▶ _Task_
In the copy, include every entry exactly but none of the images.

▶ _Data for analysis_

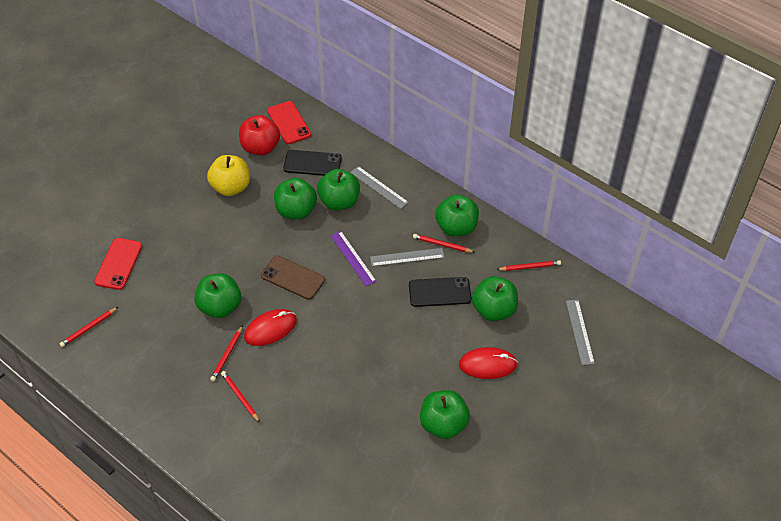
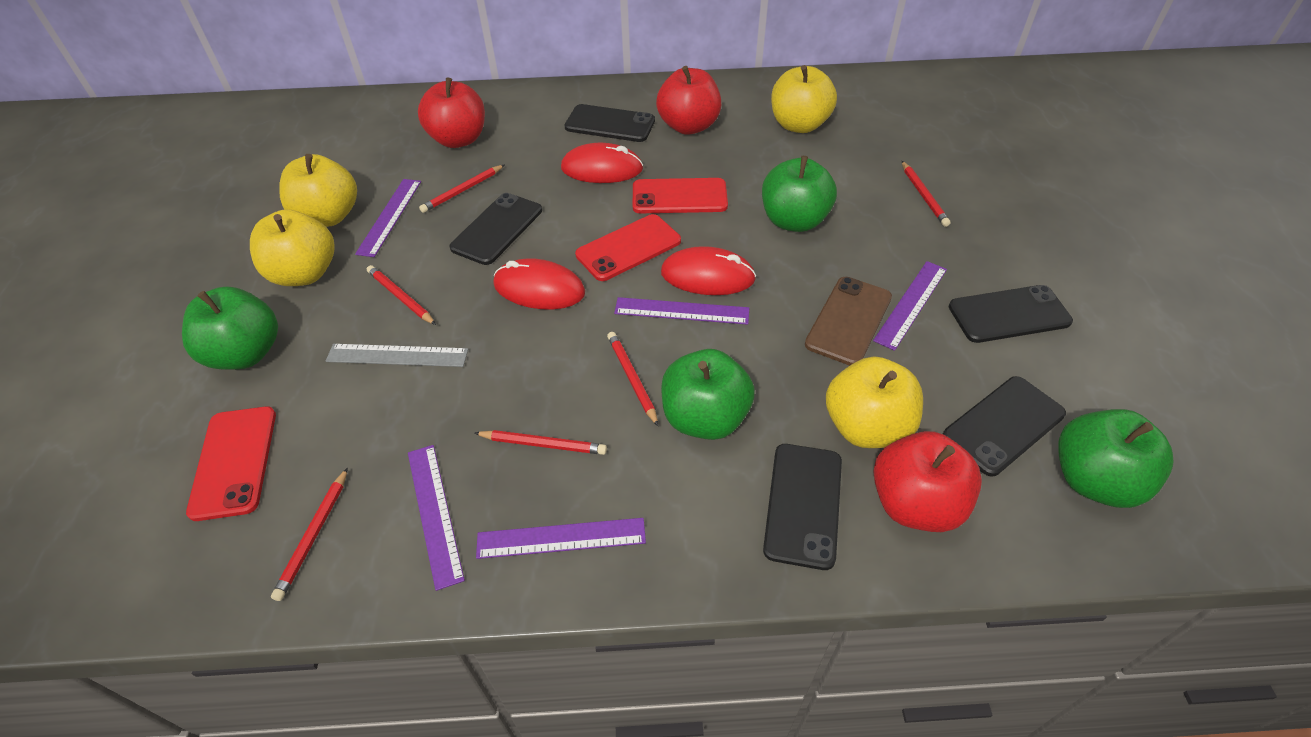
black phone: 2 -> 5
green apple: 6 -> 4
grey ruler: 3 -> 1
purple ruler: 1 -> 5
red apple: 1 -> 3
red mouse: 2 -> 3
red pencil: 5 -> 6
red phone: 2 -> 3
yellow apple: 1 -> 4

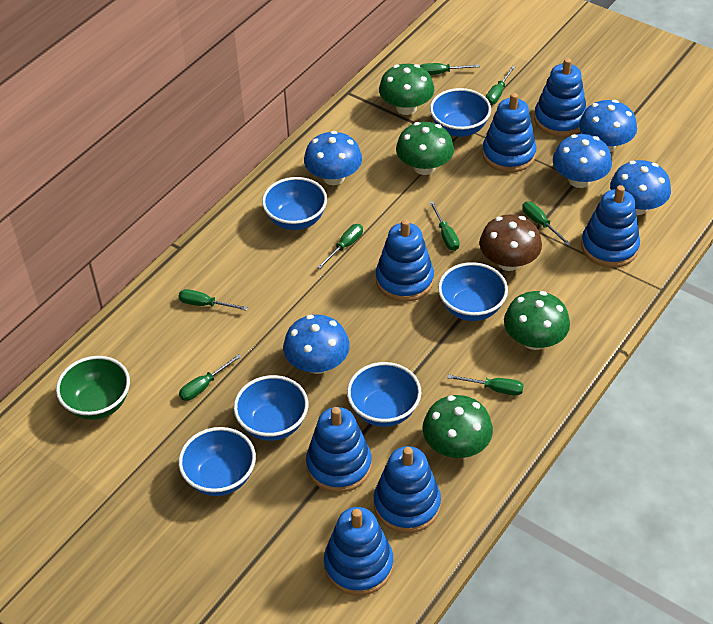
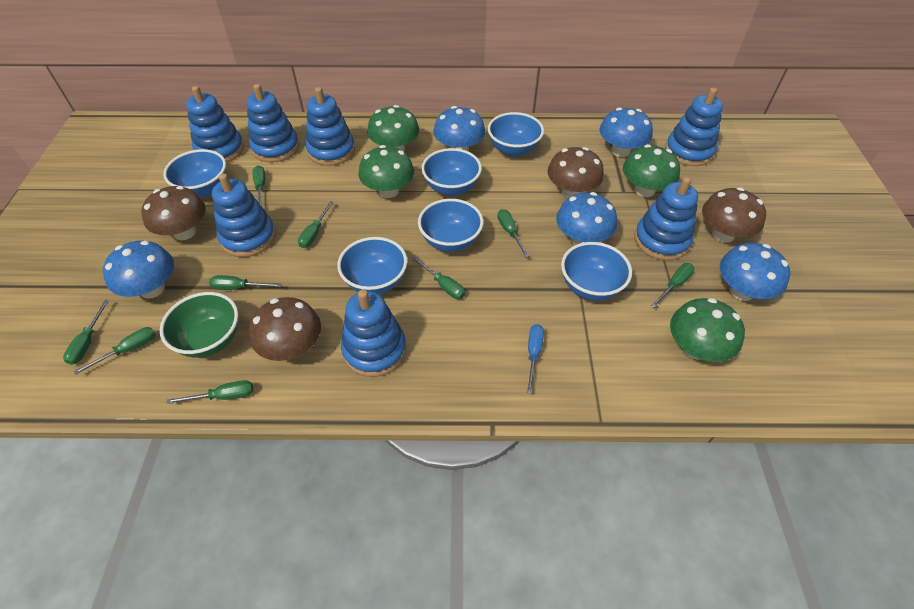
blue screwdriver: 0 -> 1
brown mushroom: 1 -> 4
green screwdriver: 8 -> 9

▶ _Written answer_
black phone: 2 -> 5
green apple: 6 -> 4
grey ruler: 3 -> 1
purple ruler: 1 -> 5
red apple: 1 -> 3
red mouse: 2 -> 3
red pencil: 5 -> 6
red phone: 2 -> 3
yellow apple: 1 -> 4

blue screwdriver: 0 -> 1
brown mushroom: 1 -> 4
green screwdriver: 8 -> 9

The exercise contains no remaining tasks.